[TASK INSTRUCTIONS] Pick out every line in the data below that contains the string "kern", and copy each of those lines.

── ENTRIES ──

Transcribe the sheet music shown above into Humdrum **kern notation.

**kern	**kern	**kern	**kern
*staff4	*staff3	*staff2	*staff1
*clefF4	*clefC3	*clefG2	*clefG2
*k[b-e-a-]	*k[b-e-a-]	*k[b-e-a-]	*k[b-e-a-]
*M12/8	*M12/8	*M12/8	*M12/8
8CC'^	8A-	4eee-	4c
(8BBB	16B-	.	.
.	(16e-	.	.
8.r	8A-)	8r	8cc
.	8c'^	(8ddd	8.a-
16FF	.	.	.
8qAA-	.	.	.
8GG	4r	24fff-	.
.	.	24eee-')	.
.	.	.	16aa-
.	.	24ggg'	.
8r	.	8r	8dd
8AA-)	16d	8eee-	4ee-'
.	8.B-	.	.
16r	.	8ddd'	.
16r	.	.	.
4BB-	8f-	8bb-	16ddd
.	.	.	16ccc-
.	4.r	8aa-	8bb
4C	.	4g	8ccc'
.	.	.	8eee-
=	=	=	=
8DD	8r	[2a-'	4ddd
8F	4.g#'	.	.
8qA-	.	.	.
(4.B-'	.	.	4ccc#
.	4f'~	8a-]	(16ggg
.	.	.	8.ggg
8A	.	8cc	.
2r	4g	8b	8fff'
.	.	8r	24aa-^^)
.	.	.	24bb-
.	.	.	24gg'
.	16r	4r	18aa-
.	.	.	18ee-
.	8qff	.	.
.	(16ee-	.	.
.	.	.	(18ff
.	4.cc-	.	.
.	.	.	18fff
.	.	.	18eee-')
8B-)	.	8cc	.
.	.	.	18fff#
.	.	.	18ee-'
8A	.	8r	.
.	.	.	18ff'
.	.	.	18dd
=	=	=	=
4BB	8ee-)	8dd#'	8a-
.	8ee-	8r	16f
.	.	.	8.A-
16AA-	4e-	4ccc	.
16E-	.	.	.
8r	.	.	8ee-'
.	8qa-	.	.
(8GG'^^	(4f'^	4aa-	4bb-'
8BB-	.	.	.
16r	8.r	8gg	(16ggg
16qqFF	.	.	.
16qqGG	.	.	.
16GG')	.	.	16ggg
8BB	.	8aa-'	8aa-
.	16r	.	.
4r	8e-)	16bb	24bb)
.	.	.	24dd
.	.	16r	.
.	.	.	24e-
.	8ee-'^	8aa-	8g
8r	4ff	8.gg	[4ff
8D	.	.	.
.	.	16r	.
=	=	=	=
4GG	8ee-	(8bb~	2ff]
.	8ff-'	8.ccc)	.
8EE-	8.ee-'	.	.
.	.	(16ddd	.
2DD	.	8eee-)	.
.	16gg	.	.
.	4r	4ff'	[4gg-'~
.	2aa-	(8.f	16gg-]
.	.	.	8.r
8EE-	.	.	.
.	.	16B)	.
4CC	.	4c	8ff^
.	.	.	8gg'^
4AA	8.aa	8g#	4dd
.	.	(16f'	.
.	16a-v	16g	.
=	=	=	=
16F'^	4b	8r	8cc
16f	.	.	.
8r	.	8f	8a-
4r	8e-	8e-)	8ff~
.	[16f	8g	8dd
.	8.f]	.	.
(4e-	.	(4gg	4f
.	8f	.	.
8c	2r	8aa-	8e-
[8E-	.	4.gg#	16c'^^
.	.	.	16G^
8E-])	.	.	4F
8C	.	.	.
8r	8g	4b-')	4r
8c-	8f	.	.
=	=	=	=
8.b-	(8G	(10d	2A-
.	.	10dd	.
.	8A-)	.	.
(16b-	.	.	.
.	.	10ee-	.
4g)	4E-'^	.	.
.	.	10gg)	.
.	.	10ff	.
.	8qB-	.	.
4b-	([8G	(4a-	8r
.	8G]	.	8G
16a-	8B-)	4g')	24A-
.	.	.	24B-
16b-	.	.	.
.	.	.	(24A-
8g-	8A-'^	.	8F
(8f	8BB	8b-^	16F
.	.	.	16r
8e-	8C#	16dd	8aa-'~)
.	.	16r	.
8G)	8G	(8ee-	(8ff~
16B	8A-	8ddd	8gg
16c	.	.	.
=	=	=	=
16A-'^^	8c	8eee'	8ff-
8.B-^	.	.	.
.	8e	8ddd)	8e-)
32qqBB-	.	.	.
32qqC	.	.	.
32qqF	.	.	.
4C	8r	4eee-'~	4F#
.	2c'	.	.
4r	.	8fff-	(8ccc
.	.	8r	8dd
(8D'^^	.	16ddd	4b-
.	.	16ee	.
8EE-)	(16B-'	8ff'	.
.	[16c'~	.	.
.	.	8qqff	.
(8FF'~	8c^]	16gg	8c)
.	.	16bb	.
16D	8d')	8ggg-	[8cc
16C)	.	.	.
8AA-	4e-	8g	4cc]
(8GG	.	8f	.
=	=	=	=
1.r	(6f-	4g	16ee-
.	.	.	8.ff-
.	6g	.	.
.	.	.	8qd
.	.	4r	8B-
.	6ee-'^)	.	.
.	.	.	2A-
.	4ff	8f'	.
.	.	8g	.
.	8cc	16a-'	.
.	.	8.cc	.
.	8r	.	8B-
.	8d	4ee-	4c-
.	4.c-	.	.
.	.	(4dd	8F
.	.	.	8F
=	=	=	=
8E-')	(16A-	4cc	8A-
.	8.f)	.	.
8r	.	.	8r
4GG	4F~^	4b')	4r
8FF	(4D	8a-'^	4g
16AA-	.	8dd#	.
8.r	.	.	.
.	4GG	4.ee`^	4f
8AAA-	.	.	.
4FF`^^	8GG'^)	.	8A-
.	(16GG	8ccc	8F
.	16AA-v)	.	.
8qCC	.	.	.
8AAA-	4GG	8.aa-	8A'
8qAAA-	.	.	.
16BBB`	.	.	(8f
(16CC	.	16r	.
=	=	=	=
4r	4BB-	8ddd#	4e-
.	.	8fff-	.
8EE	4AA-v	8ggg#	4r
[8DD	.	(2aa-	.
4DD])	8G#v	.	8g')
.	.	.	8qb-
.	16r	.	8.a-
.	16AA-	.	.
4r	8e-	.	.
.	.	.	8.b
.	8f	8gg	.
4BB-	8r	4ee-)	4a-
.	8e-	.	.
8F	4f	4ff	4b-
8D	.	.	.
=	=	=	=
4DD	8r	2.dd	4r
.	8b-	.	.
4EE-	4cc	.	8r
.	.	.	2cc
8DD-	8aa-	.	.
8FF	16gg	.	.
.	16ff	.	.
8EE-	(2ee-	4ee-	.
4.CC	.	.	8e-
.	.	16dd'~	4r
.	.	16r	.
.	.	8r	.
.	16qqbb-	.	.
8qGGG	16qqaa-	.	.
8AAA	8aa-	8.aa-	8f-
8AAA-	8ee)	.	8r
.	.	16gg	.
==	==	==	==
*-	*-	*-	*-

───

[ANSWER TO THIS PROBLEM]
Transcribe the sheet music shown above into Humdrum **kern notation.
**kern	**kern	**kern	**kern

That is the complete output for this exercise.